(Try it)
Below are the records; extract from them the line containing "BUTTON pin VCC: none -> 3V3" to the line containing "MATRIX3 pin CS: A3 -> 11", both lines included, exactly and with no pictures.

Records from a dataset
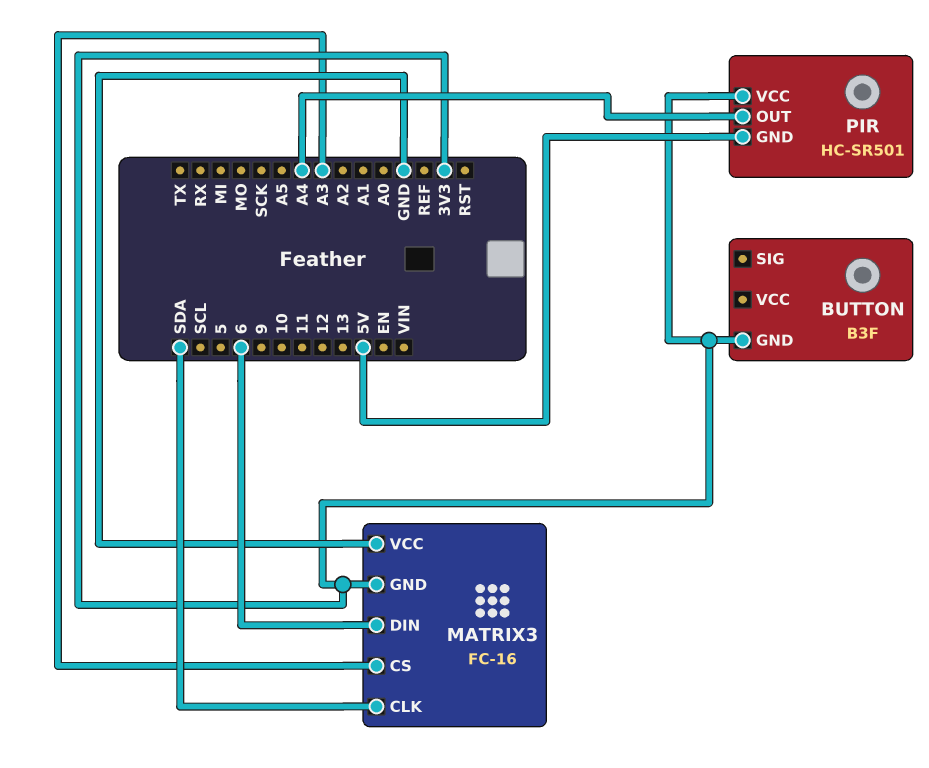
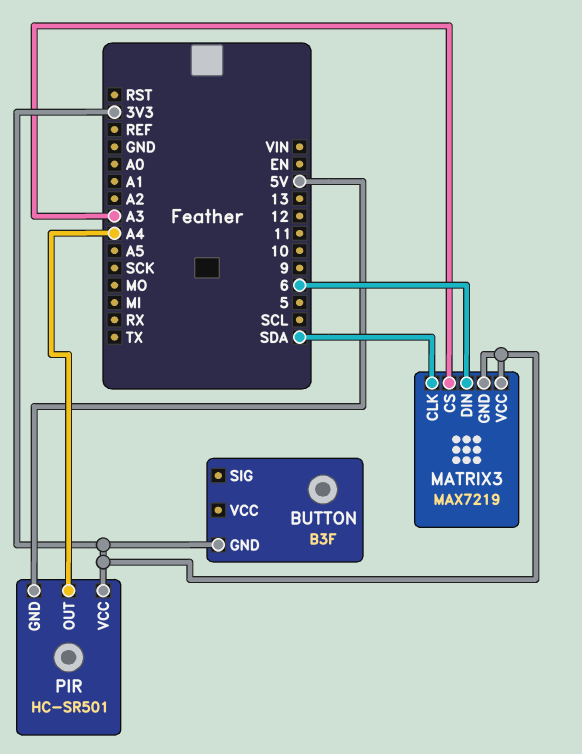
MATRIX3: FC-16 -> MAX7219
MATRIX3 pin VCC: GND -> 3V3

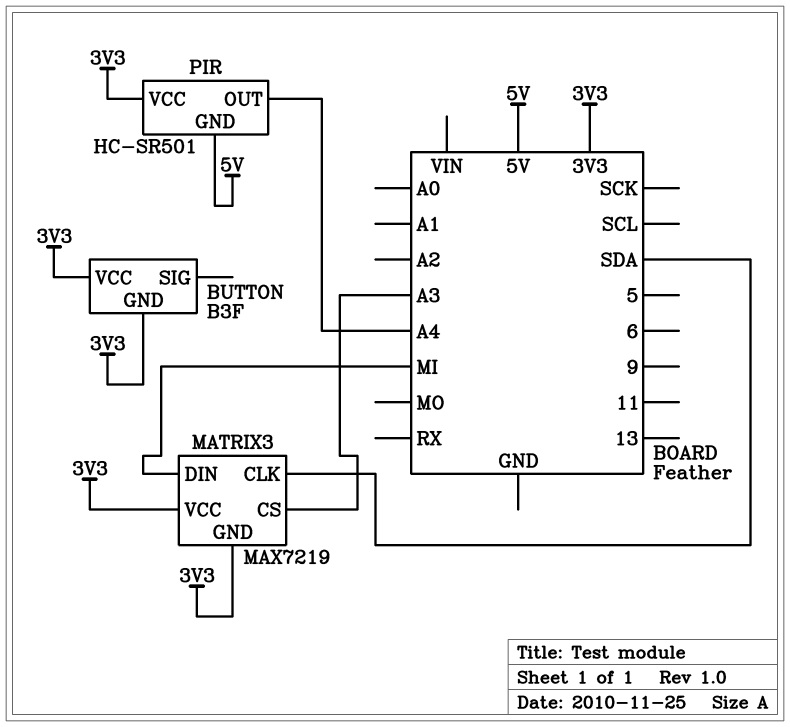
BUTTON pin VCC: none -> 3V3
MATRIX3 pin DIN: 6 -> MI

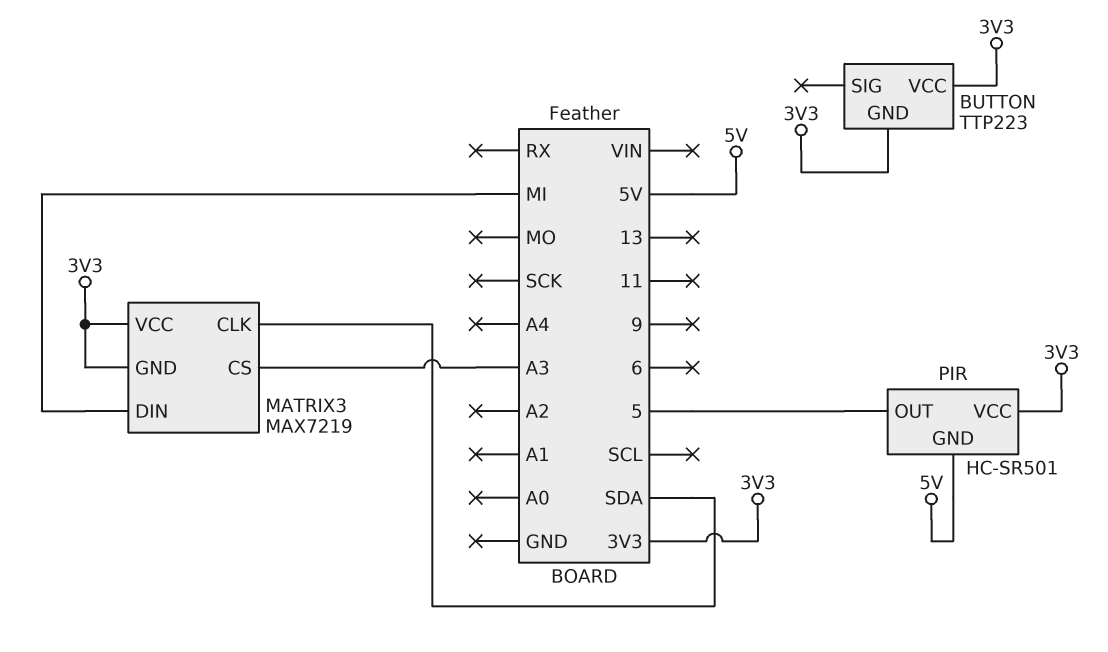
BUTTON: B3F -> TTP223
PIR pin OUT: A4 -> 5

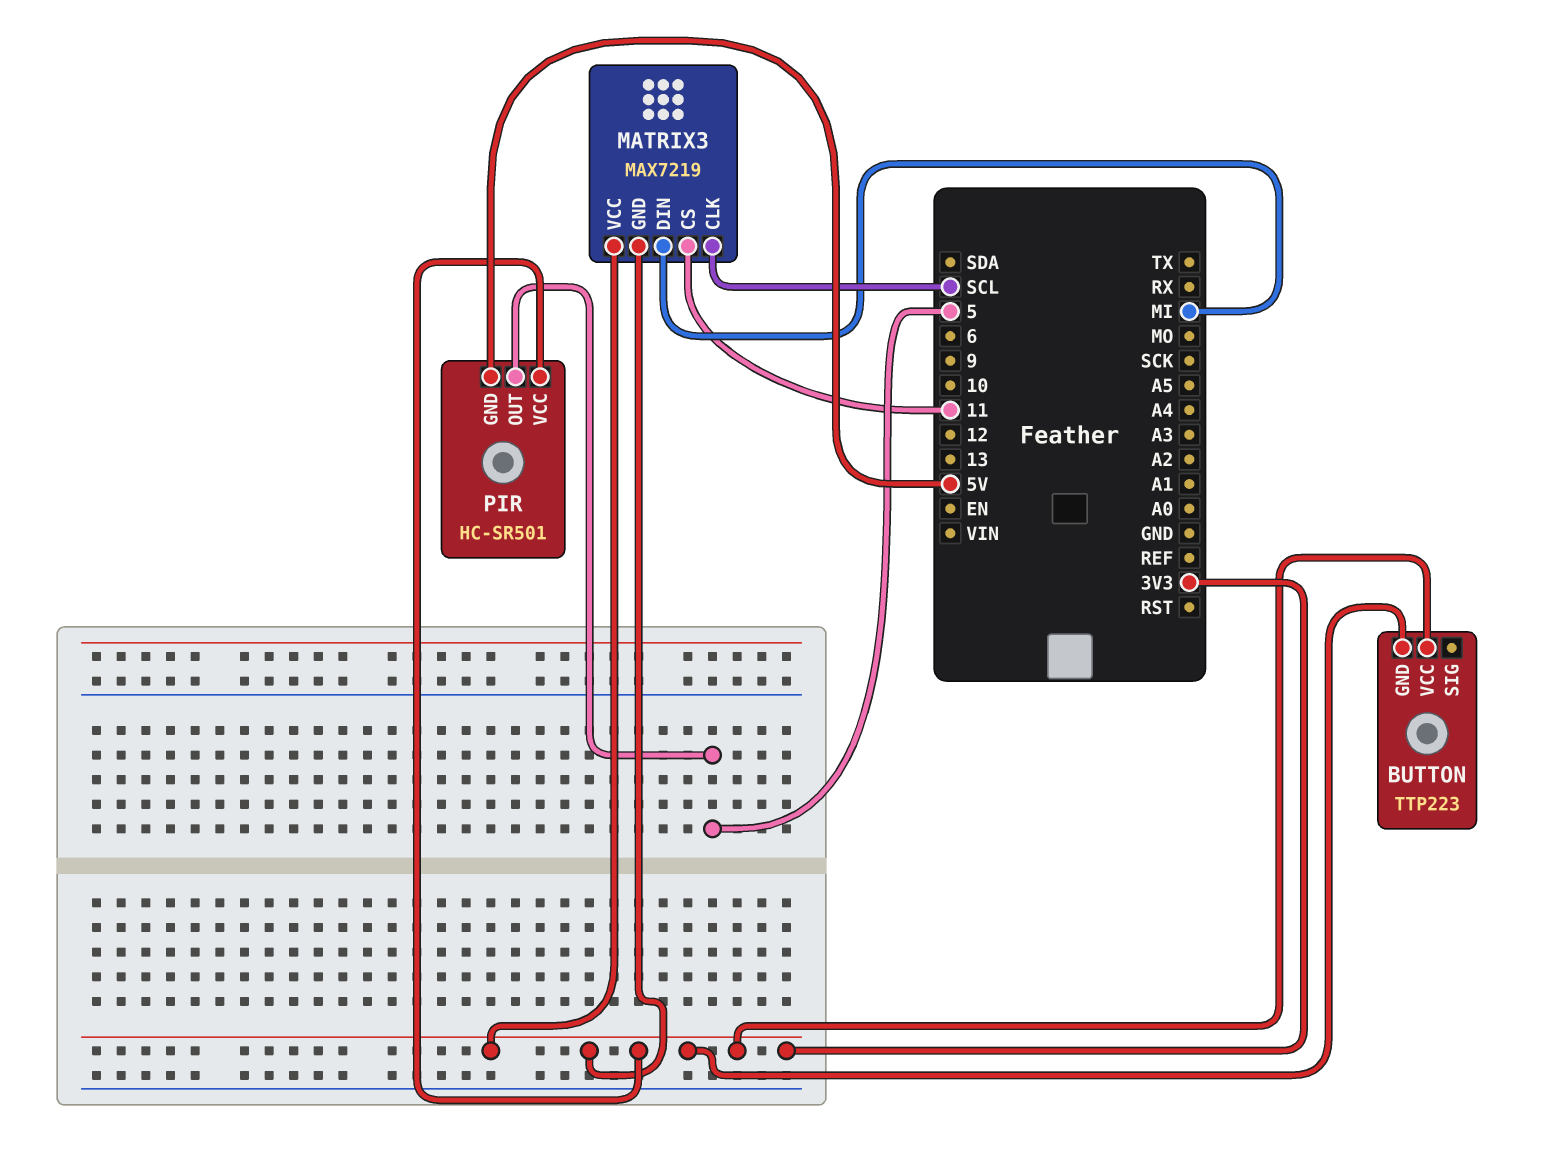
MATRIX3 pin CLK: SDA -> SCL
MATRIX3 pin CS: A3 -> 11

...

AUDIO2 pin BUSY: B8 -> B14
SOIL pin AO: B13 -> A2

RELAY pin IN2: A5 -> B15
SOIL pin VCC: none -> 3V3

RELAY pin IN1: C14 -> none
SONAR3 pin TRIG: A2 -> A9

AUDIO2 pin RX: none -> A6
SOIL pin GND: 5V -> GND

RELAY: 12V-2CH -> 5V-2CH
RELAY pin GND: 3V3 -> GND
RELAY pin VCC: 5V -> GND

(Task answer)
BUTTON pin VCC: none -> 3V3
MATRIX3 pin DIN: 6 -> MI

BUTTON: B3F -> TTP223
PIR pin OUT: A4 -> 5

MATRIX3 pin CLK: SDA -> SCL
MATRIX3 pin CS: A3 -> 11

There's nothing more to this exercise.